TASK ITEM:
Without the images, repeat every line of the listing exactly.

RECORDED DATA:
--- --- ---

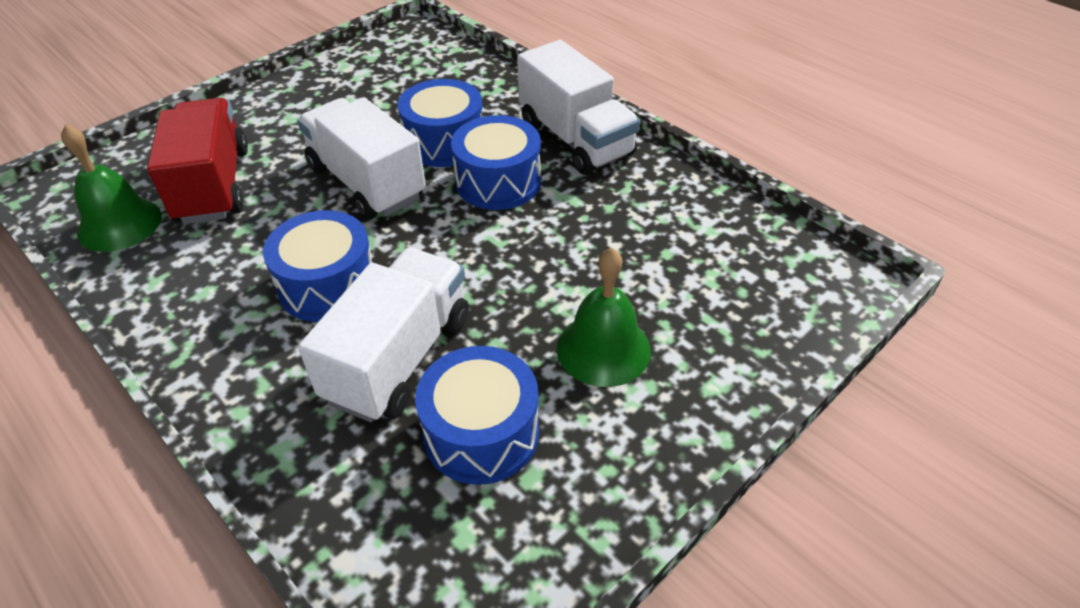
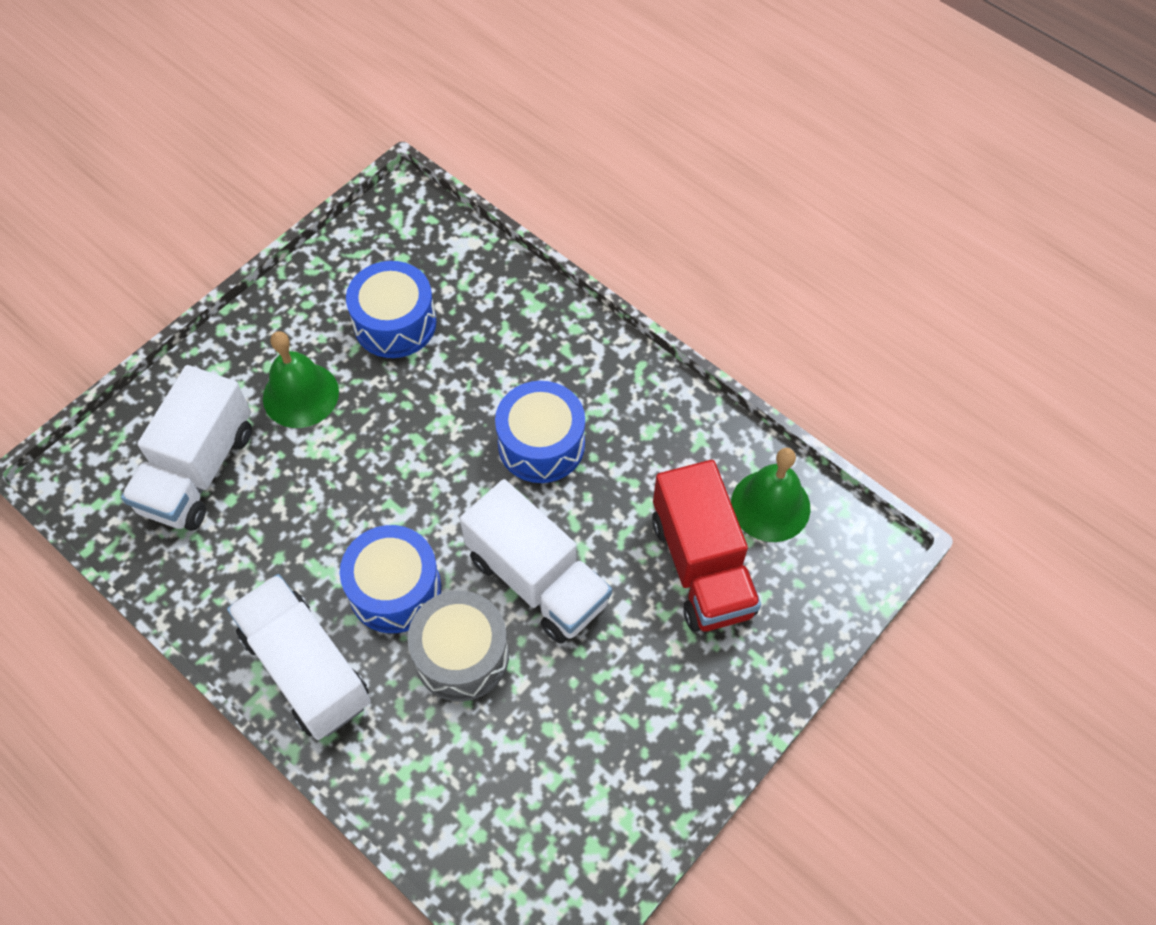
camera: 175 degrees right, 15 degrees up
(399, 358) = (464, 378): white truck -> white truck (198, 470)
(444, 142) = (461, 655): blue drum -> grey drum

--- --- ---

EXERCISE OUTPUT:
camera: 175 degrees right, 15 degrees up
(399, 358) = (464, 378): white truck -> white truck (198, 470)
(444, 142) = (461, 655): blue drum -> grey drum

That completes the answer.